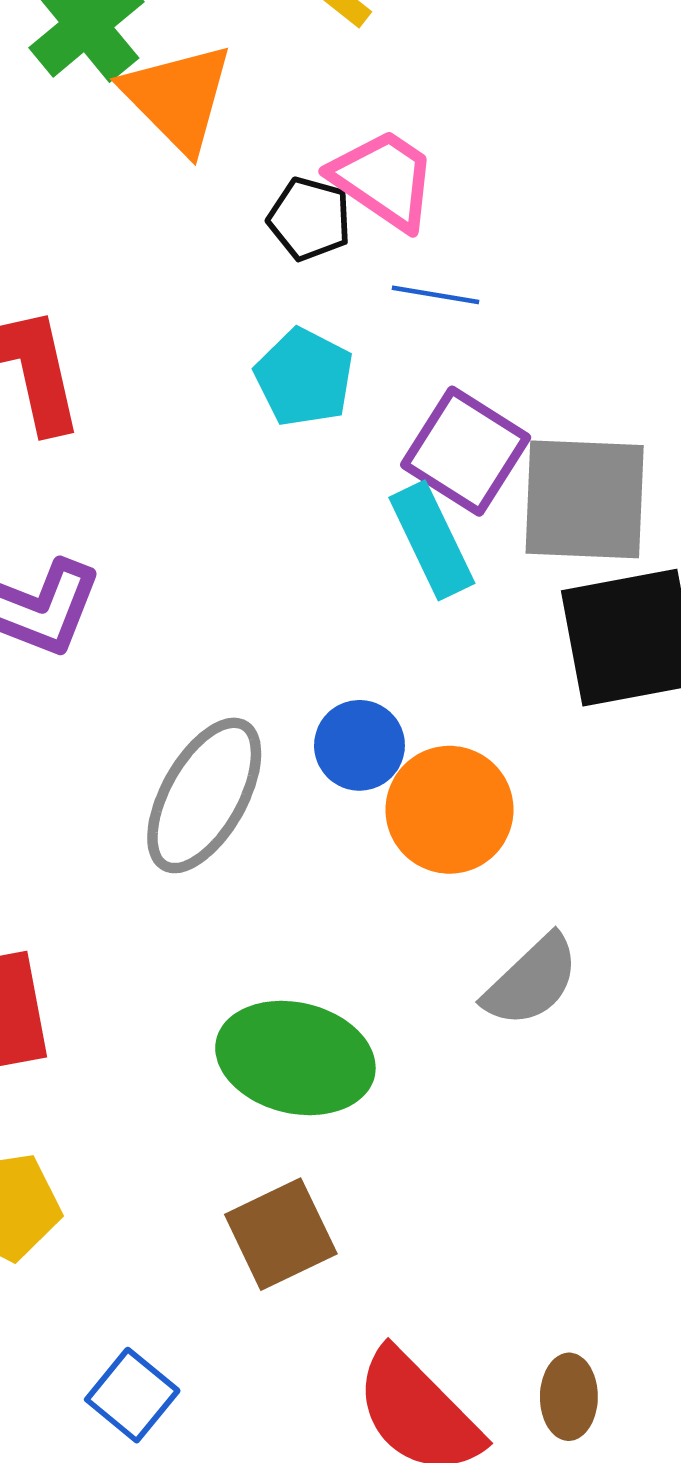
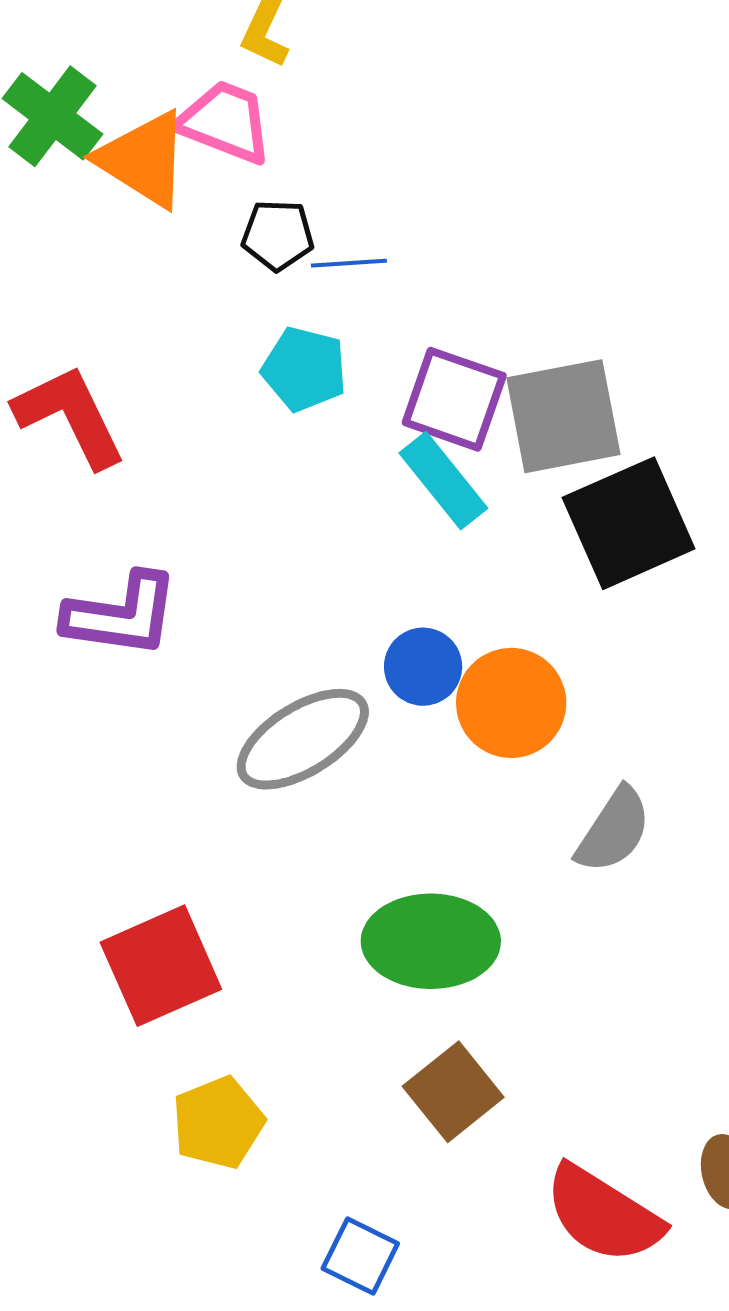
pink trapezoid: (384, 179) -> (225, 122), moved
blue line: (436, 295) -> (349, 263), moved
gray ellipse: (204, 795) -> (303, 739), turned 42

==

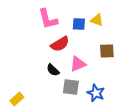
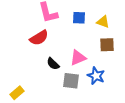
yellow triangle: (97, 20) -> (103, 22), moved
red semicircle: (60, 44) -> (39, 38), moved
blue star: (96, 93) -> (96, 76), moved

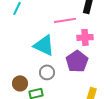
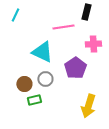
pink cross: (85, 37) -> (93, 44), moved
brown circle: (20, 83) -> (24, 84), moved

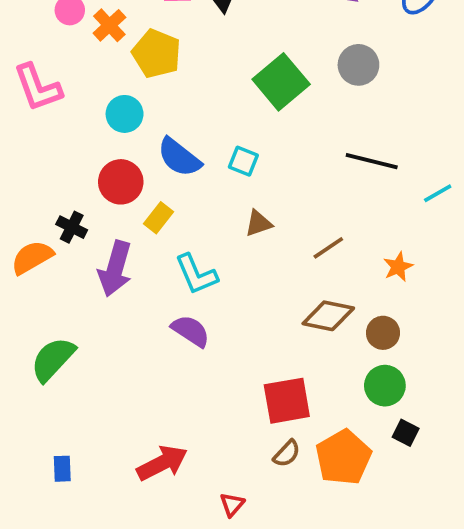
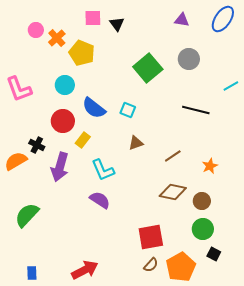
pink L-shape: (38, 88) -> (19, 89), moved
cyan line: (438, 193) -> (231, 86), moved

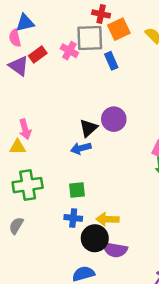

* * *

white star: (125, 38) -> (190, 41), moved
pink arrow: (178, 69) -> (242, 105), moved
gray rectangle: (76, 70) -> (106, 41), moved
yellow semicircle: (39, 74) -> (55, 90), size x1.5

• [What the exercise asks]: Using the listing above, reproduce word for word every line from the one containing "yellow triangle: (97, 20) -> (103, 22), moved" through the one containing "cyan line: (438, 193) -> (231, 86), moved". Pictures must be left out.

• [Answer to the problem]:
yellow triangle: (97, 20) -> (103, 22), moved
red semicircle: (60, 44) -> (39, 38), moved
blue star: (96, 93) -> (96, 76), moved

pink cross: (85, 37) -> (93, 44), moved
brown circle: (20, 83) -> (24, 84), moved

pink L-shape: (38, 88) -> (19, 89), moved
cyan line: (438, 193) -> (231, 86), moved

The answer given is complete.